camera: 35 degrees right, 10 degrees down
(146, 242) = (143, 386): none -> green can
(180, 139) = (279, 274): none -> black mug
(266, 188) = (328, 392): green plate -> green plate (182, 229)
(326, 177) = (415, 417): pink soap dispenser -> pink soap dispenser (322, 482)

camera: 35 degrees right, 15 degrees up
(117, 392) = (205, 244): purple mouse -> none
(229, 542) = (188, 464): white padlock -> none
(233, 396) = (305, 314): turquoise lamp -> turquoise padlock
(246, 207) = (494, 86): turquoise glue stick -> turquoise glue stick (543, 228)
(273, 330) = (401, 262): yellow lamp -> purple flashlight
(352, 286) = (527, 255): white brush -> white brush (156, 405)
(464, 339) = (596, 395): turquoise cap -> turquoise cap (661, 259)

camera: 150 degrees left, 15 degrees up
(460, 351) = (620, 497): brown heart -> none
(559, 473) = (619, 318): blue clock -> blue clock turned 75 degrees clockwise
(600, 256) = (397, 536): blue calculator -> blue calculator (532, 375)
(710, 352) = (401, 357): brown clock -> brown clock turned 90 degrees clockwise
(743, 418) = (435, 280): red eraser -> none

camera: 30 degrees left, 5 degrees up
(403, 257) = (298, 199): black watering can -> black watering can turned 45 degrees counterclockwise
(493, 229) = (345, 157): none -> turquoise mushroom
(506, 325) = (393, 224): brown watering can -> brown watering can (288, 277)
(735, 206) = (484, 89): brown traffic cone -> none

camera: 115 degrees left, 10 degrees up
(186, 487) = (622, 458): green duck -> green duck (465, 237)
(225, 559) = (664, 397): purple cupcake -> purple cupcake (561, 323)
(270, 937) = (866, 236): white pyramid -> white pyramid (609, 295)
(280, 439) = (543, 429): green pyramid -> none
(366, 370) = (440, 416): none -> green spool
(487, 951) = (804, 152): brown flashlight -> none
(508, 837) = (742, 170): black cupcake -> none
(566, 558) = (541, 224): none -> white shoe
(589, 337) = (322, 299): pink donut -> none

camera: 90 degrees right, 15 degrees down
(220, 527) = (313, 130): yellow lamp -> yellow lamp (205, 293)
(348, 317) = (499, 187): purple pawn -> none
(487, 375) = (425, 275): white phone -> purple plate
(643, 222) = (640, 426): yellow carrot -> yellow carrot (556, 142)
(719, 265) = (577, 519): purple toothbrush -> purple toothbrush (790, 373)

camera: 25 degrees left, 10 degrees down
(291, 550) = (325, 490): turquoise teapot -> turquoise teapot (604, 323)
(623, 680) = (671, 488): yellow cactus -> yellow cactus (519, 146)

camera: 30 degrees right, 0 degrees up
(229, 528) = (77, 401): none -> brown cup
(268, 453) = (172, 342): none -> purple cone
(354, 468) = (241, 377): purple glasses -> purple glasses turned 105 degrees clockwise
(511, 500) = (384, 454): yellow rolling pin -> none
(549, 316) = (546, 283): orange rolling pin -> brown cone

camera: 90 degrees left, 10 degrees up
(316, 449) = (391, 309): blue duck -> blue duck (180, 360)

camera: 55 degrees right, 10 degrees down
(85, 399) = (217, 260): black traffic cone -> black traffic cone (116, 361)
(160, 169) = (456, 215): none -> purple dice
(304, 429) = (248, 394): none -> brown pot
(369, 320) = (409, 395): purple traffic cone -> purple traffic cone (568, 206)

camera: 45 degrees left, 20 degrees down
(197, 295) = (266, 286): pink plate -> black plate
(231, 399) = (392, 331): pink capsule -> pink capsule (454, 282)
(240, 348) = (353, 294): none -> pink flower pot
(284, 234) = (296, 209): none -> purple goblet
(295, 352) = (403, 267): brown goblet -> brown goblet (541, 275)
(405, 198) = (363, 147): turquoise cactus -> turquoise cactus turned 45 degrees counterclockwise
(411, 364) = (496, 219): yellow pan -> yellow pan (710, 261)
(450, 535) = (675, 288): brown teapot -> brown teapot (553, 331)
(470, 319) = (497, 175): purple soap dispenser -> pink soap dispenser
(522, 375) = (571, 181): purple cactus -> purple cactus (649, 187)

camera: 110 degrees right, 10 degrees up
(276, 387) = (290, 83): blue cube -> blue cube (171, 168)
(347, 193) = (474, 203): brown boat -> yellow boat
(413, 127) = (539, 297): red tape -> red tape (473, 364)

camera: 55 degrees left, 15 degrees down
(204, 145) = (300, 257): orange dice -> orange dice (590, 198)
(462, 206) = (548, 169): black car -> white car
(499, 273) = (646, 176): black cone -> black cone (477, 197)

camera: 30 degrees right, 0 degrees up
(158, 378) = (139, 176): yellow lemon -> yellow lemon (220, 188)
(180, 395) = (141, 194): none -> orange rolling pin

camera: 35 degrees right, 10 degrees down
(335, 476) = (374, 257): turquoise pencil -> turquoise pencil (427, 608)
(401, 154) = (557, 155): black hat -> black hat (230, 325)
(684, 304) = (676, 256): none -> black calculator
◇ ◇ ◇
- [PROMPT] Among the entries above, identify all lines with "yellow" and copy them.

- [TASK RESULT]
(273, 330) = (401, 262): yellow lamp -> purple flashlight
(220, 527) = (313, 130): yellow lamp -> yellow lamp (205, 293)
(643, 222) = (640, 426): yellow carrot -> yellow carrot (556, 142)
(623, 680) = (671, 488): yellow cactus -> yellow cactus (519, 146)
(511, 500) = (384, 454): yellow rolling pin -> none
(411, 364) = (496, 219): yellow pan -> yellow pan (710, 261)
(347, 193) = (474, 203): brown boat -> yellow boat
(158, 378) = (139, 176): yellow lemon -> yellow lemon (220, 188)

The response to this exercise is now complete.